EXCERPTED RECORDS:
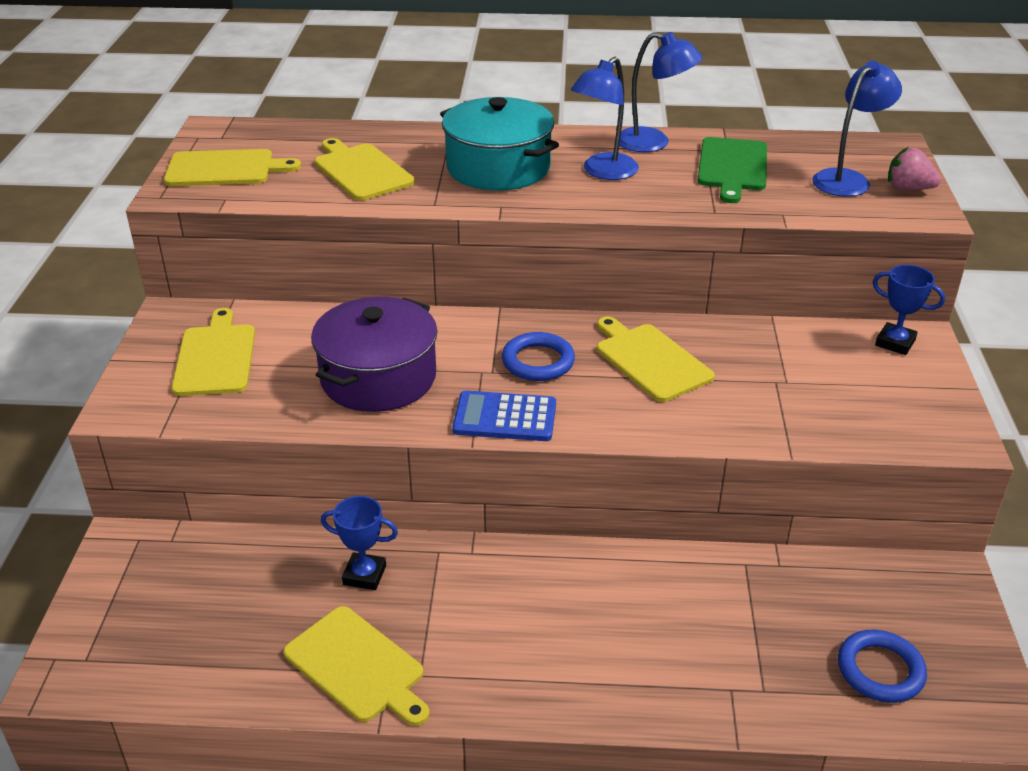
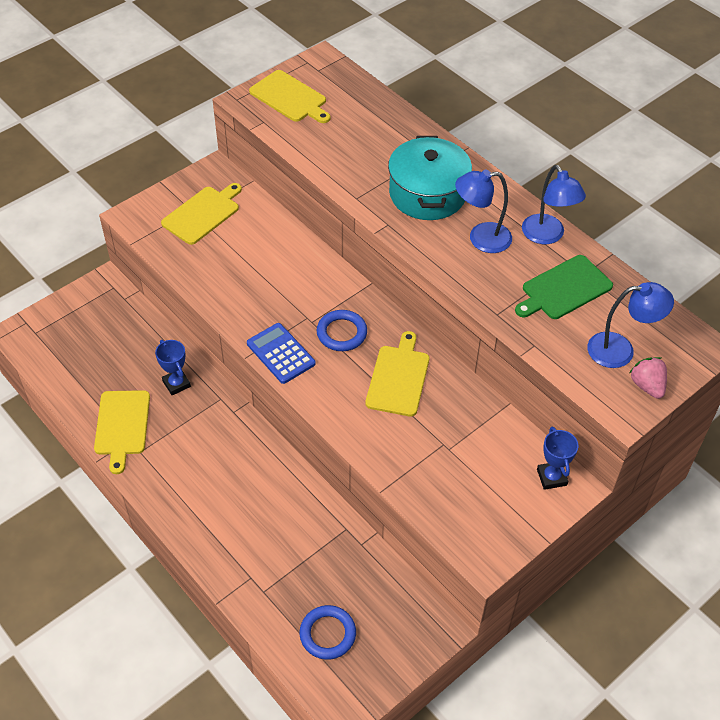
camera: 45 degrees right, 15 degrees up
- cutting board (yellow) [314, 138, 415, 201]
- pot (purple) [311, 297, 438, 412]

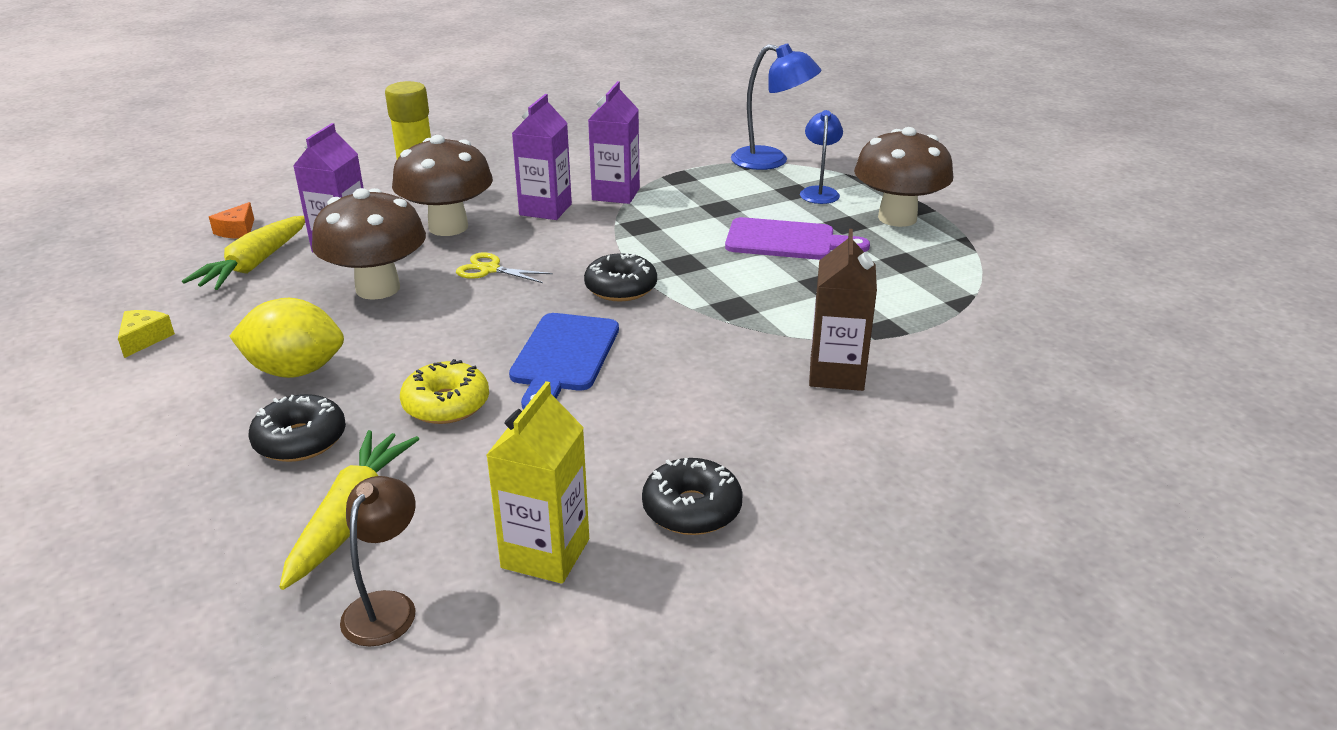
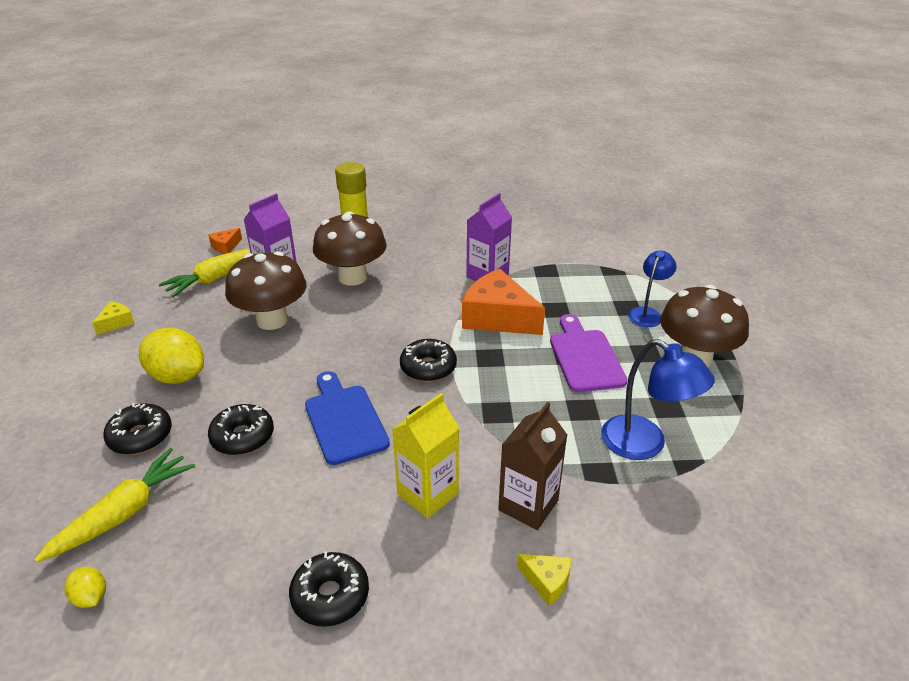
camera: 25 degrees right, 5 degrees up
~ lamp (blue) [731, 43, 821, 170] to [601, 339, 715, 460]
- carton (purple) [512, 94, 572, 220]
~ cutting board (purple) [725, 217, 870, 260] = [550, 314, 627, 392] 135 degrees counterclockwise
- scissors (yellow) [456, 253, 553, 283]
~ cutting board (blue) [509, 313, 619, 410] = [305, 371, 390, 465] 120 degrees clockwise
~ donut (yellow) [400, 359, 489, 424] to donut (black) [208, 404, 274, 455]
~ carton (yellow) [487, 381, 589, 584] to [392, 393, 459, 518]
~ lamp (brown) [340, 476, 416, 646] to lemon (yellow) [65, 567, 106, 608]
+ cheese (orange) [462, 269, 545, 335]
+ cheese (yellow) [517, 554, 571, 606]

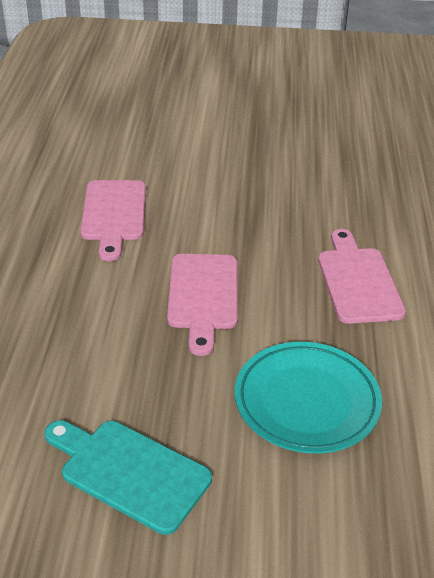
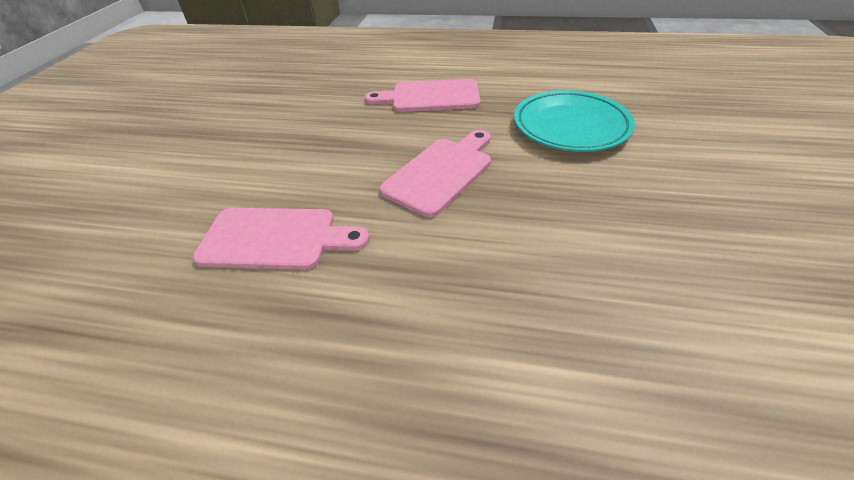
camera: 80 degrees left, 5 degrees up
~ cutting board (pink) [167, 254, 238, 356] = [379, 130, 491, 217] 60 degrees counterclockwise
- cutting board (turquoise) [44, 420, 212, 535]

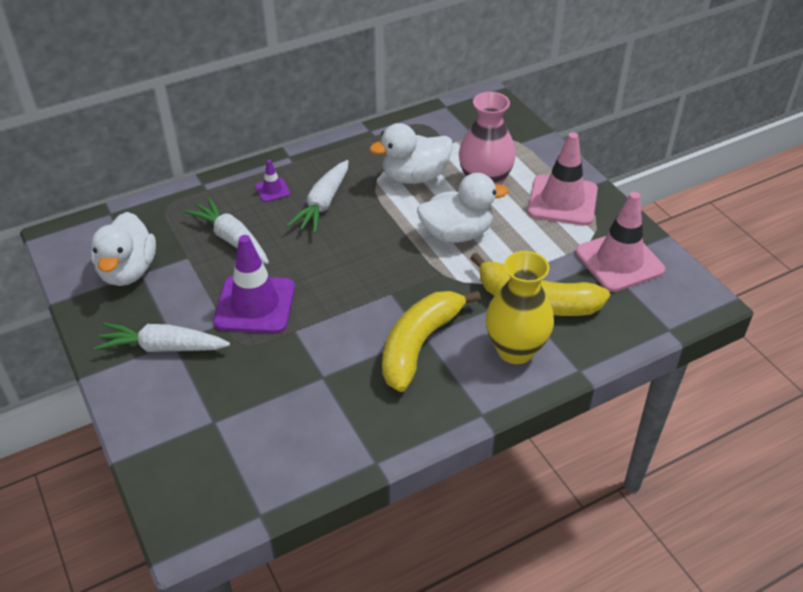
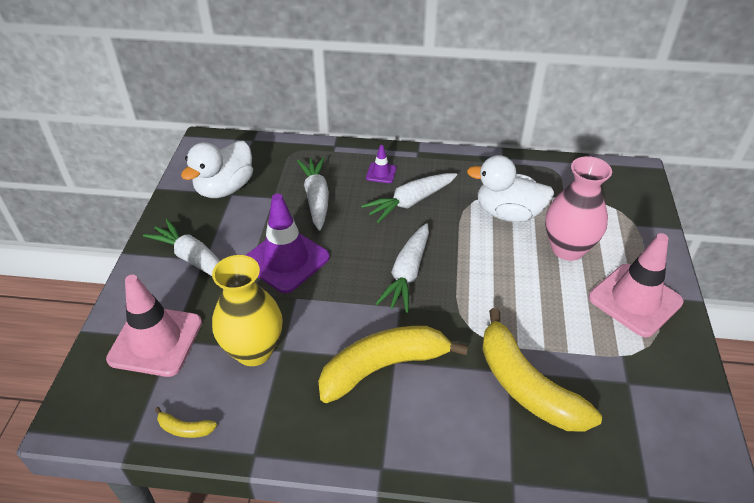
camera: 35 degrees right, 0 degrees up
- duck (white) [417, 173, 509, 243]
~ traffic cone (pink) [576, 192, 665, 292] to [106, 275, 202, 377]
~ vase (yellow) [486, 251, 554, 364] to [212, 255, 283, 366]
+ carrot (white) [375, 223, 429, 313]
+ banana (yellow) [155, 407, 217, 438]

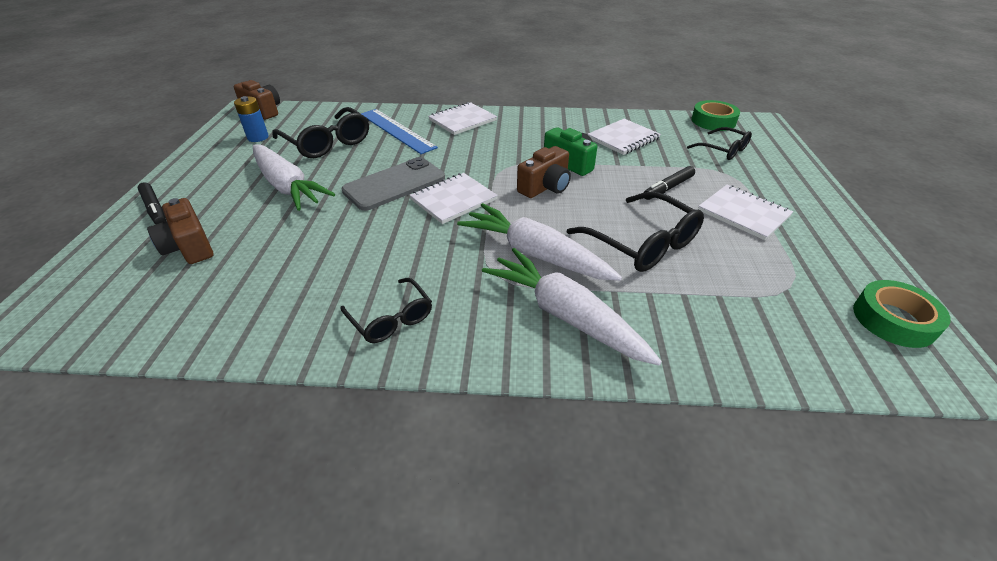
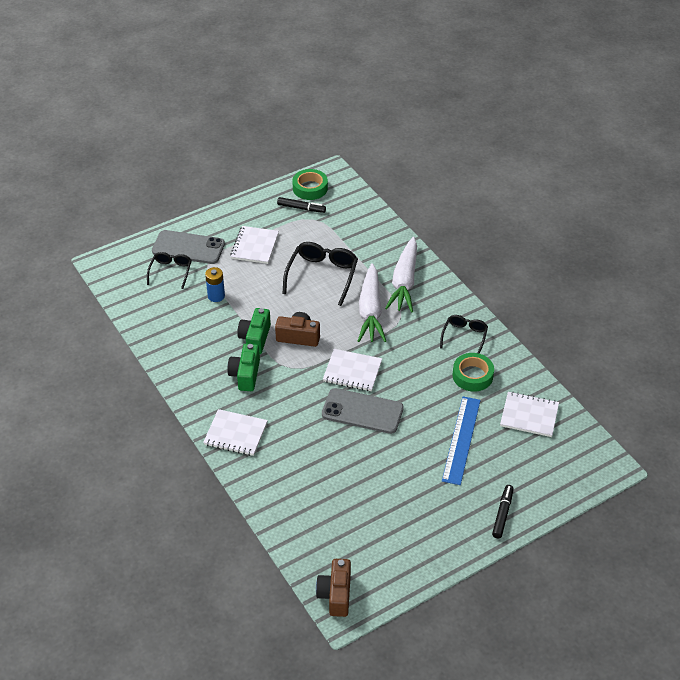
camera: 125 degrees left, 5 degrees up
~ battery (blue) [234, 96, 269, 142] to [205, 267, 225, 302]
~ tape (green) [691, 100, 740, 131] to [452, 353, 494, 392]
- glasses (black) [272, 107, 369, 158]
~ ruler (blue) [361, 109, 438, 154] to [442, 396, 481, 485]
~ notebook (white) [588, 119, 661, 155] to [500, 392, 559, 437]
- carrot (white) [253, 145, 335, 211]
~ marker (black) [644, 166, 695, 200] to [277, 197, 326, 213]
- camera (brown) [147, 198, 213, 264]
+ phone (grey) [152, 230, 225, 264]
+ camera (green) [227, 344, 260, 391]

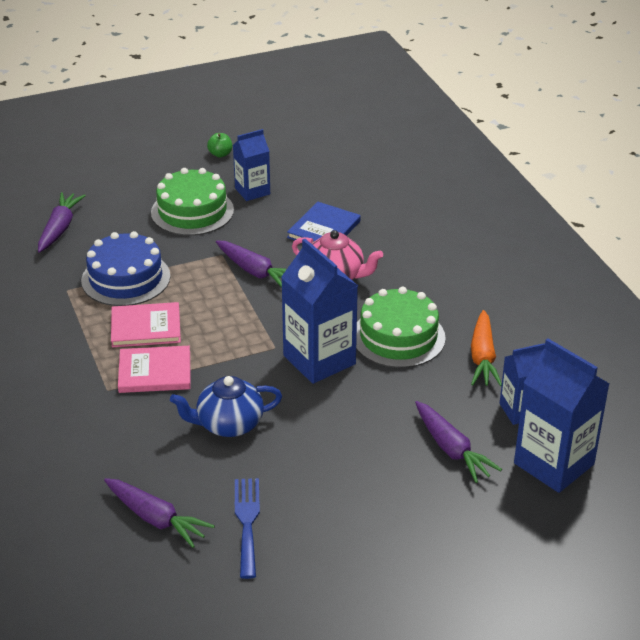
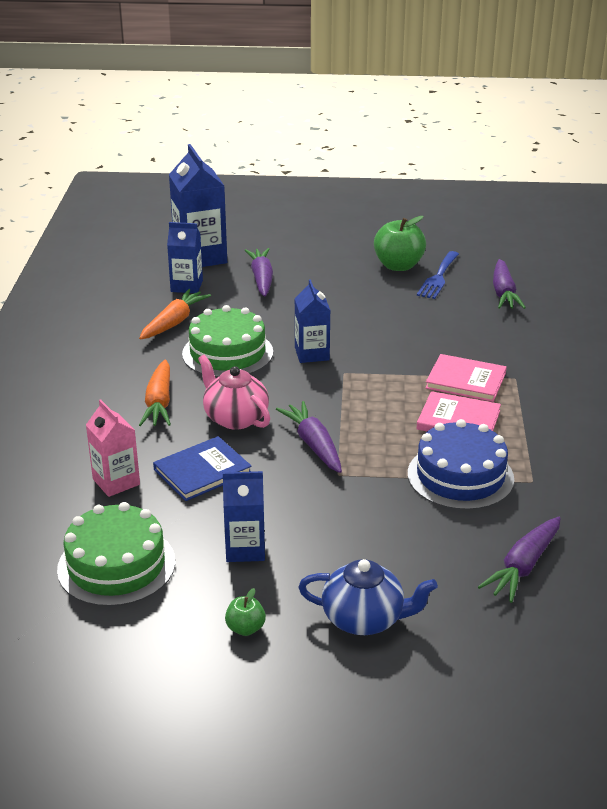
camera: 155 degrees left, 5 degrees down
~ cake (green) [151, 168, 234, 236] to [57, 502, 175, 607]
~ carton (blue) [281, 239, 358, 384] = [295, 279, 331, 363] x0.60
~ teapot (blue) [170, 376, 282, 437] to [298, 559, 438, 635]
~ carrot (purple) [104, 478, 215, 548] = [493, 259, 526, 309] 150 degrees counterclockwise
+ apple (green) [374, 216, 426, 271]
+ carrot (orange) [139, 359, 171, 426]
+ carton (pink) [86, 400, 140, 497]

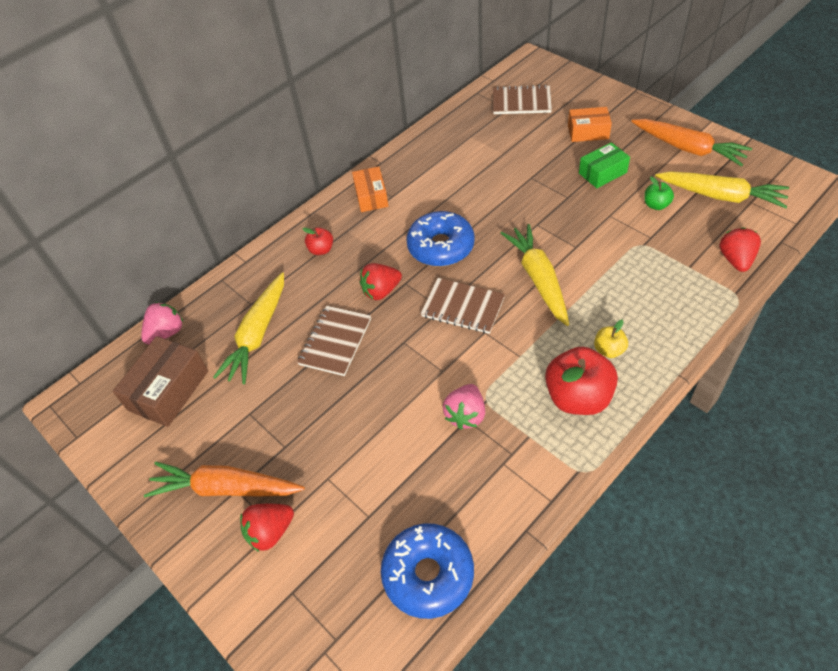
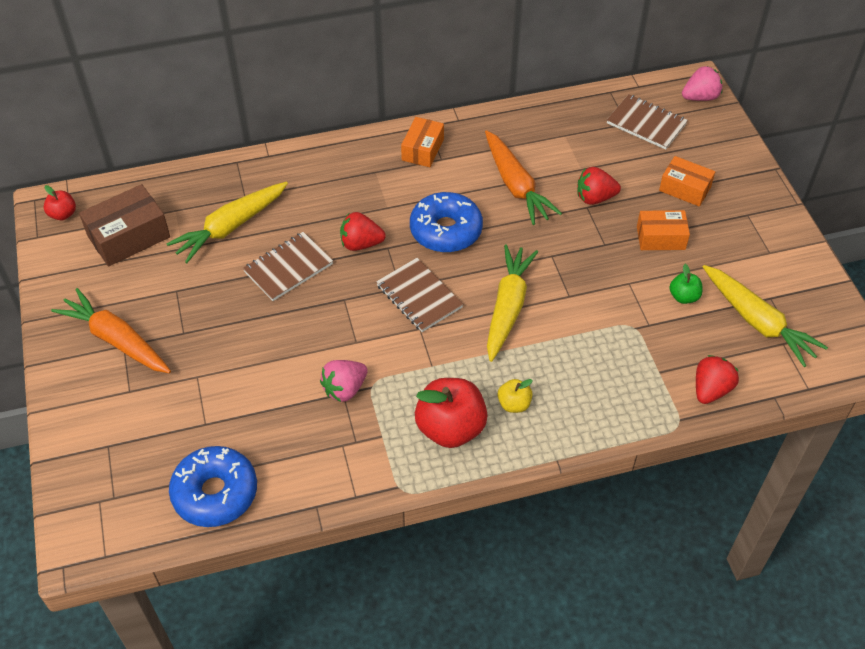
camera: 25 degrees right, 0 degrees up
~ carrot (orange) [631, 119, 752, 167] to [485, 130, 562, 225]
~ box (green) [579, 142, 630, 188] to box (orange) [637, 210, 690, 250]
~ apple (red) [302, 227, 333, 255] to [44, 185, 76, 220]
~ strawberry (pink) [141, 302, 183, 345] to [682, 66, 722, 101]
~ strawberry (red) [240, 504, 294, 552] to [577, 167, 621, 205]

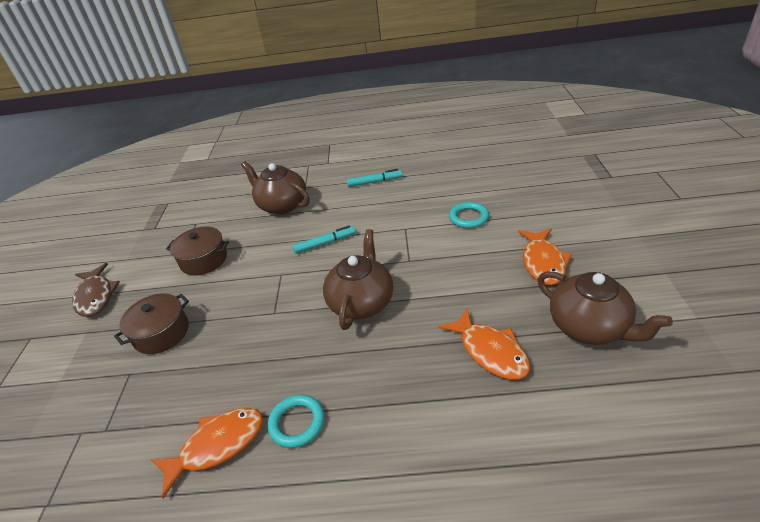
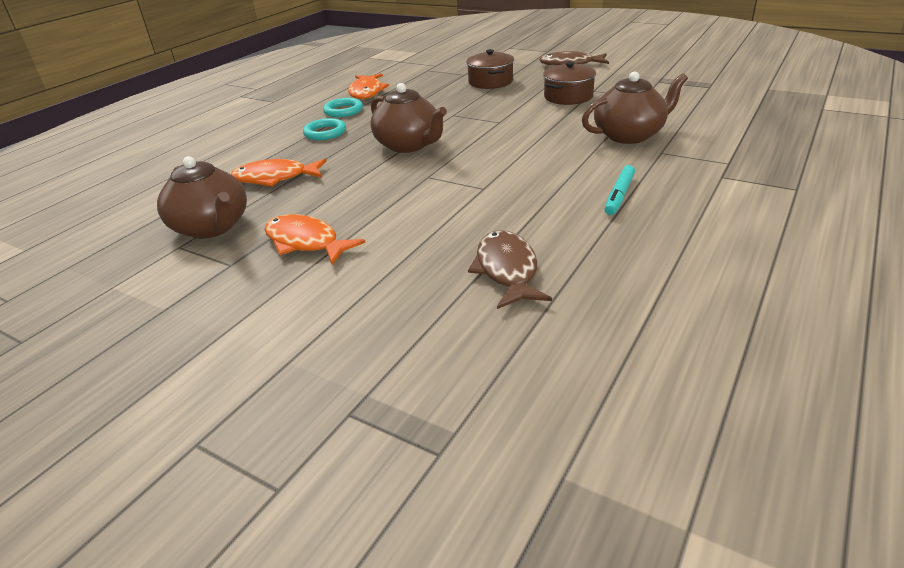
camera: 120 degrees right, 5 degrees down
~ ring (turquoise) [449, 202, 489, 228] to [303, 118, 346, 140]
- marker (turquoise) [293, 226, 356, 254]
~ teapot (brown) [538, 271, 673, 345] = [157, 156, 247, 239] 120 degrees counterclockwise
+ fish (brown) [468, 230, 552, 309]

WHAT TO WORK ON:
Find the word "cheese" in the entries above. Copy every line that has it.

TASK ANSWER:
+ cheese (orange) [462, 269, 545, 335]
+ cheese (yellow) [517, 554, 571, 606]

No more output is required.